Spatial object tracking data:
--------------------

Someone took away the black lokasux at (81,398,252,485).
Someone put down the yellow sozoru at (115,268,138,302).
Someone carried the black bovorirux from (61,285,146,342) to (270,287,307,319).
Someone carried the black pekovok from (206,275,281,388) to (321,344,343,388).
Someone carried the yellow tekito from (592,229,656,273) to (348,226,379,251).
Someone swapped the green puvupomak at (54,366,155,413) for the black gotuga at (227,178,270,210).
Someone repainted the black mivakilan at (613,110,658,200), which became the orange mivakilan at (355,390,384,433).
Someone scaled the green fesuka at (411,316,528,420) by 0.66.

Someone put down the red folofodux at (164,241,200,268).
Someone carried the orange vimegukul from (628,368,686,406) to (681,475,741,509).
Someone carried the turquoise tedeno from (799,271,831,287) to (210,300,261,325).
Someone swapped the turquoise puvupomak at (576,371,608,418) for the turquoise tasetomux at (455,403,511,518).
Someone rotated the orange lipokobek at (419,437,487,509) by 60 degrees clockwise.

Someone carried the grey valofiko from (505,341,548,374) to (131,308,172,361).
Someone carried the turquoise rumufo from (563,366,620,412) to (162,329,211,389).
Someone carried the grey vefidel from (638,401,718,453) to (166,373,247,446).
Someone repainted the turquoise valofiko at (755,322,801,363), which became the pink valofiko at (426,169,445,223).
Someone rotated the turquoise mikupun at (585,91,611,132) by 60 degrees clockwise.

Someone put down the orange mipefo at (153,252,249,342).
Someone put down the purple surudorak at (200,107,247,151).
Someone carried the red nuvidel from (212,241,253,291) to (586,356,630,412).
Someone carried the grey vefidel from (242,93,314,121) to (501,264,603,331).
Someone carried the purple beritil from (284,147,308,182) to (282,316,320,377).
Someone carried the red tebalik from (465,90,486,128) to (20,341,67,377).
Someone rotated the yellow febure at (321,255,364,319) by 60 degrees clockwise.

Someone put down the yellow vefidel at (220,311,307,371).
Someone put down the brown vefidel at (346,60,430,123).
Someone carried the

--------------------

■ The task ■
Copy, exactly as written, the lines above, beginning with the one that contains "Someone scaled the" and ending with the last.

■ Reply ■
Someone scaled the green fesuka at (411,316,528,420) by 0.66.

Someone put down the red folofodux at (164,241,200,268).
Someone carried the orange vimegukul from (628,368,686,406) to (681,475,741,509).
Someone carried the turquoise tedeno from (799,271,831,287) to (210,300,261,325).
Someone swapped the turquoise puvupomak at (576,371,608,418) for the turquoise tasetomux at (455,403,511,518).
Someone rotated the orange lipokobek at (419,437,487,509) by 60 degrees clockwise.

Someone carried the grey valofiko from (505,341,548,374) to (131,308,172,361).
Someone carried the turquoise rumufo from (563,366,620,412) to (162,329,211,389).
Someone carried the grey vefidel from (638,401,718,453) to (166,373,247,446).
Someone repainted the turquoise valofiko at (755,322,801,363), which became the pink valofiko at (426,169,445,223).
Someone rotated the turquoise mikupun at (585,91,611,132) by 60 degrees clockwise.

Someone put down the orange mipefo at (153,252,249,342).
Someone put down the purple surudorak at (200,107,247,151).
Someone carried the red nuvidel from (212,241,253,291) to (586,356,630,412).
Someone carried the grey vefidel from (242,93,314,121) to (501,264,603,331).
Someone carried the purple beritil from (284,147,308,182) to (282,316,320,377).
Someone carried the red tebalik from (465,90,486,128) to (20,341,67,377).
Someone rotated the yellow febure at (321,255,364,319) by 60 degrees clockwise.

Someone put down the yellow vefidel at (220,311,307,371).
Someone put down the brown vefidel at (346,60,430,123).
Someone carried the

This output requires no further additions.